(Spatial object tracking data)
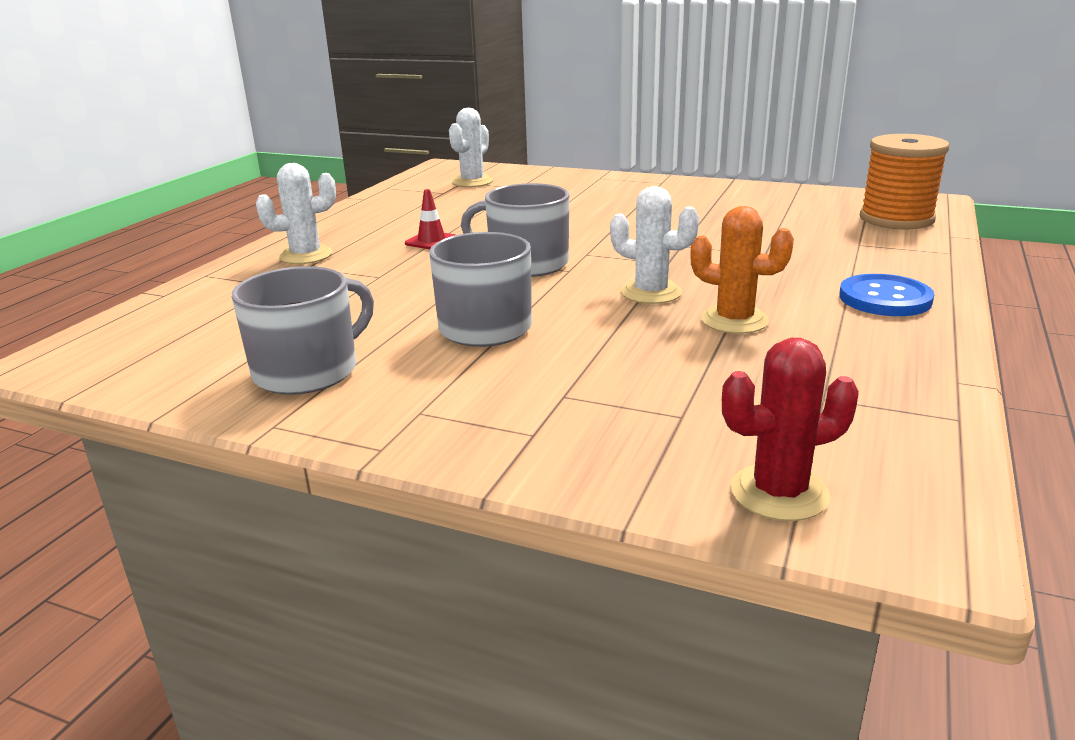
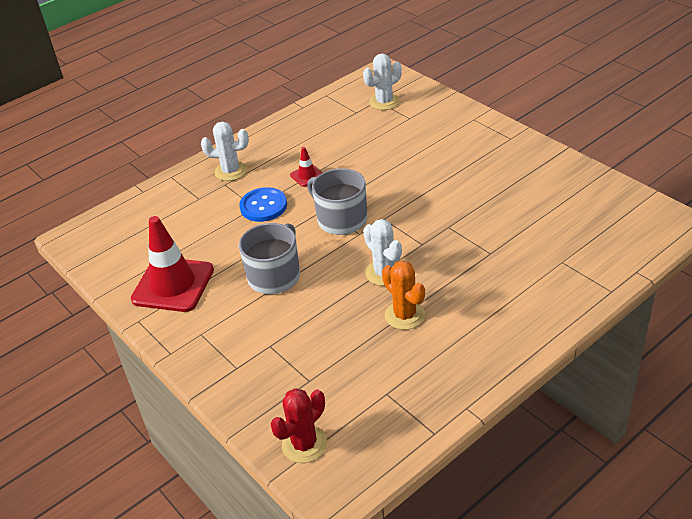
camera: 30 degrees right, 15 degrees up
(308, 371) = (173, 285): grey mug -> red traffic cone
(779, 493) = (304, 444): red cactus -> red cactus turned 60 degrees counterclockwise
(885, 298) = (510, 325): blue button -> blue button (263, 206)
(896, 219) = (623, 239): orange spool -> none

**The problem:** Word for word, give back each entry from above, but skip any picture.

**Solution to this exercise:**
camera: 30 degrees right, 15 degrees up
(308, 371) = (173, 285): grey mug -> red traffic cone
(779, 493) = (304, 444): red cactus -> red cactus turned 60 degrees counterclockwise
(885, 298) = (510, 325): blue button -> blue button (263, 206)
(896, 219) = (623, 239): orange spool -> none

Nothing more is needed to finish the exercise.